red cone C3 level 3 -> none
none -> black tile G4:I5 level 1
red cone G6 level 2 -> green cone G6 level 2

☆ ☆ ☆ ☆

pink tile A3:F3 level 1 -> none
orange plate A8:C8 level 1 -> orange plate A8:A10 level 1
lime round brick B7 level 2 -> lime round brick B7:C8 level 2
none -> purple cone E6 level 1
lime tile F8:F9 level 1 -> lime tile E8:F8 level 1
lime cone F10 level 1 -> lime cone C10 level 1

☆ ☆ ☆ ☆

● What is required
Given the records above, return exactly the lines starting at the line containing "none -> purple cone E6 level 1" and ending at the line containing "lime cone F10", including both.

● Response box
none -> purple cone E6 level 1
lime tile F8:F9 level 1 -> lime tile E8:F8 level 1
lime cone F10 level 1 -> lime cone C10 level 1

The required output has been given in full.